Supplied material
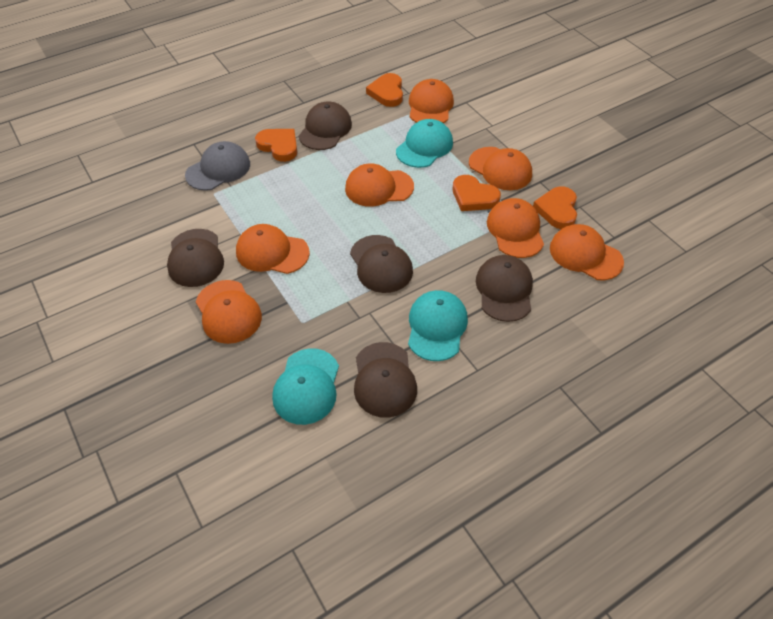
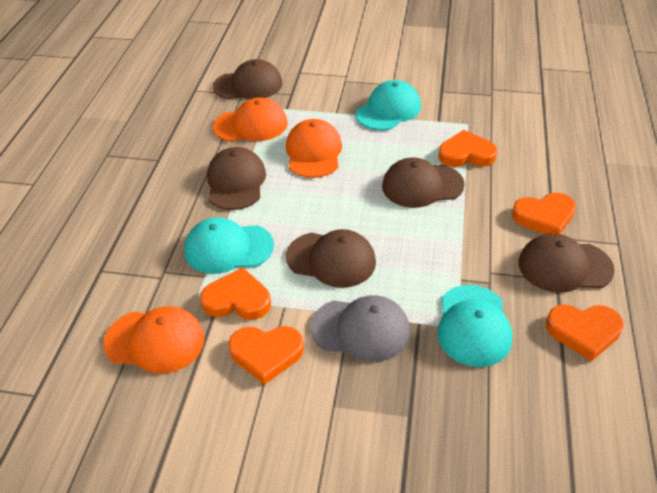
orange cap: 7 -> 3
orange heart: 4 -> 5

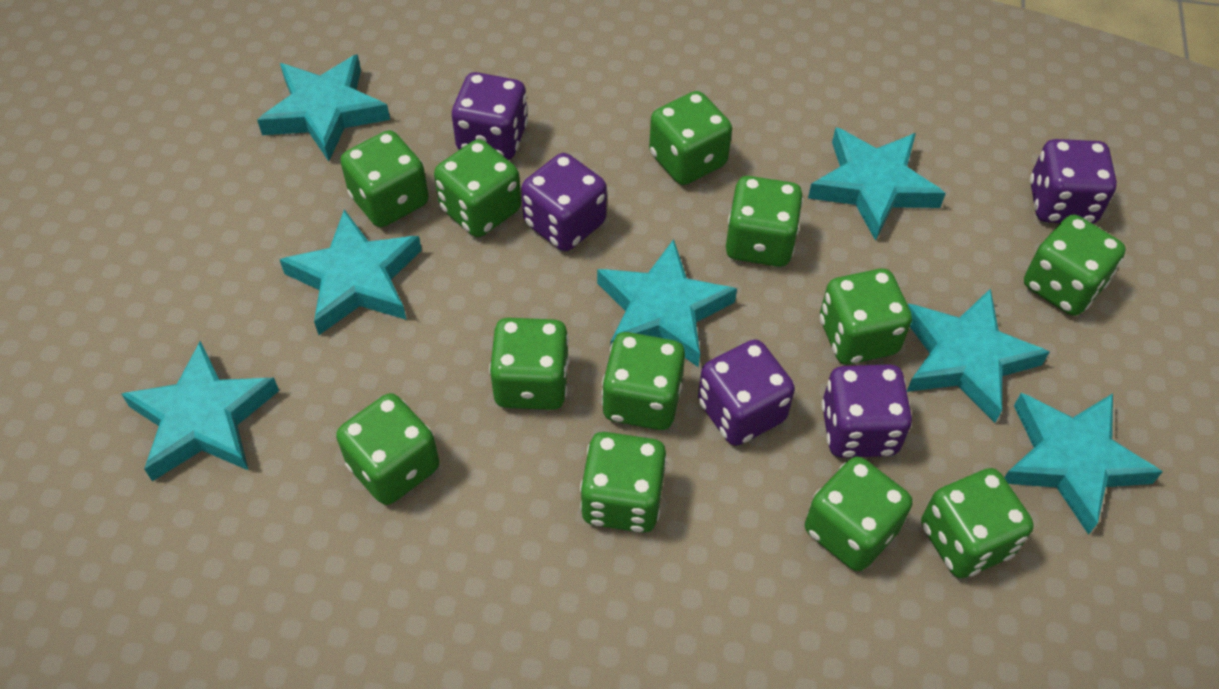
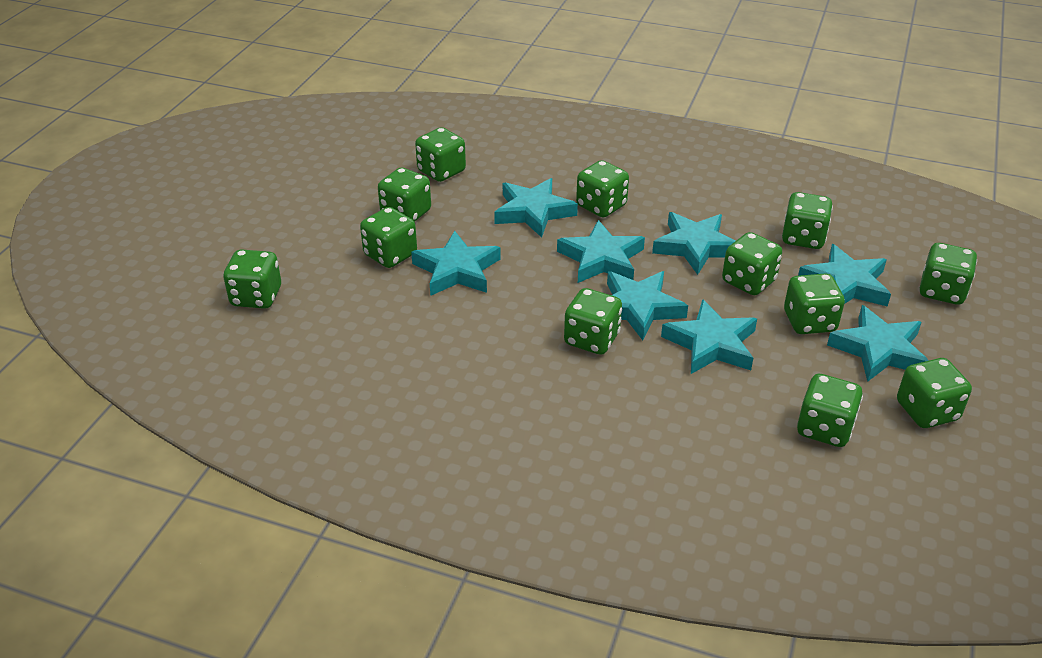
purple dice: 5 -> 0
turquoise star: 7 -> 8

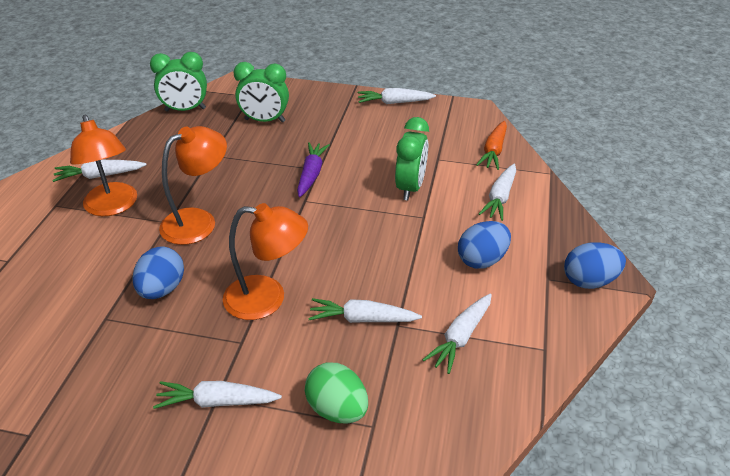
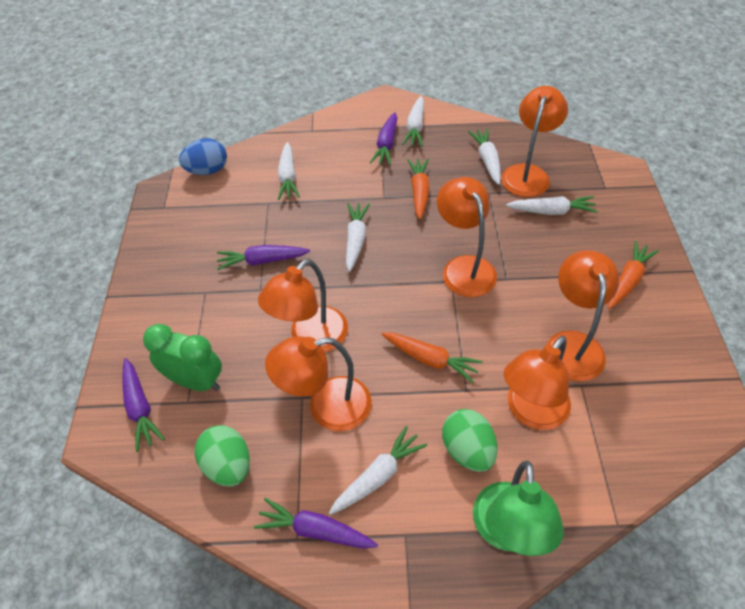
blue egg: 3 -> 1
green clock: 3 -> 1
green egg: 1 -> 2
green lamp: 0 -> 1
orange carrot: 1 -> 3
orange lamp: 3 -> 6
purple carrot: 1 -> 4

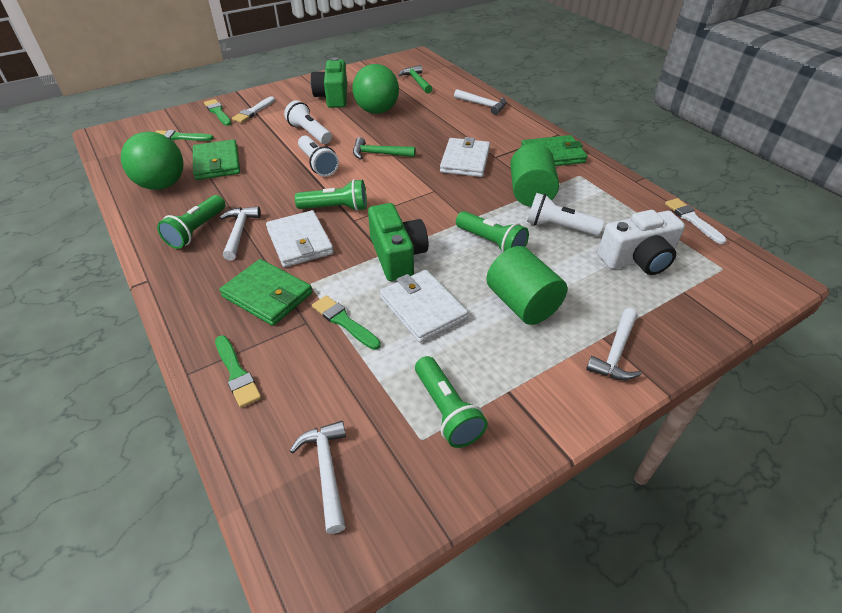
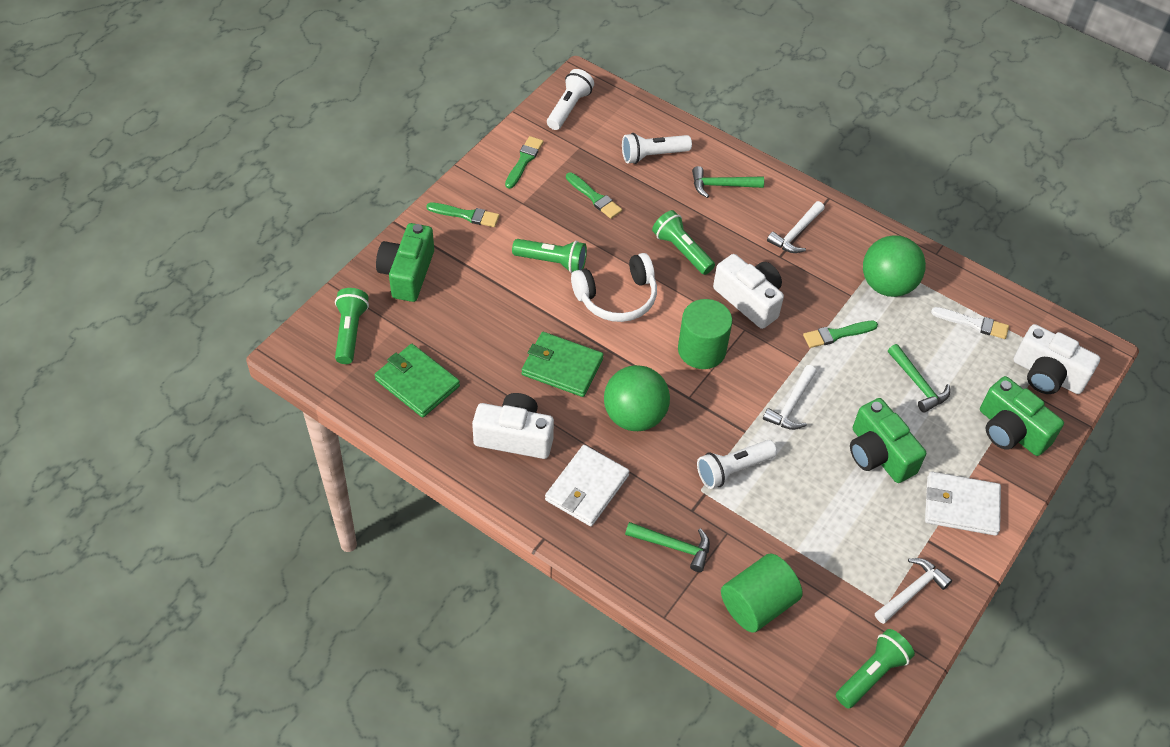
green camera: 2 -> 3
green hammer: 2 -> 3
green wallet: 3 -> 2
white brush: 2 -> 1
white camera: 1 -> 3
white hammer: 4 -> 3
white headphones: 0 -> 1
white wallet: 3 -> 2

What to do
Pictures in the data above should not be copied; transcribe everything else exactly.

Answer for this exercise
orange cap: 7 -> 3
orange heart: 4 -> 5

purple dice: 5 -> 0
turquoise star: 7 -> 8

blue egg: 3 -> 1
green clock: 3 -> 1
green egg: 1 -> 2
green lamp: 0 -> 1
orange carrot: 1 -> 3
orange lamp: 3 -> 6
purple carrot: 1 -> 4

green camera: 2 -> 3
green hammer: 2 -> 3
green wallet: 3 -> 2
white brush: 2 -> 1
white camera: 1 -> 3
white hammer: 4 -> 3
white headphones: 0 -> 1
white wallet: 3 -> 2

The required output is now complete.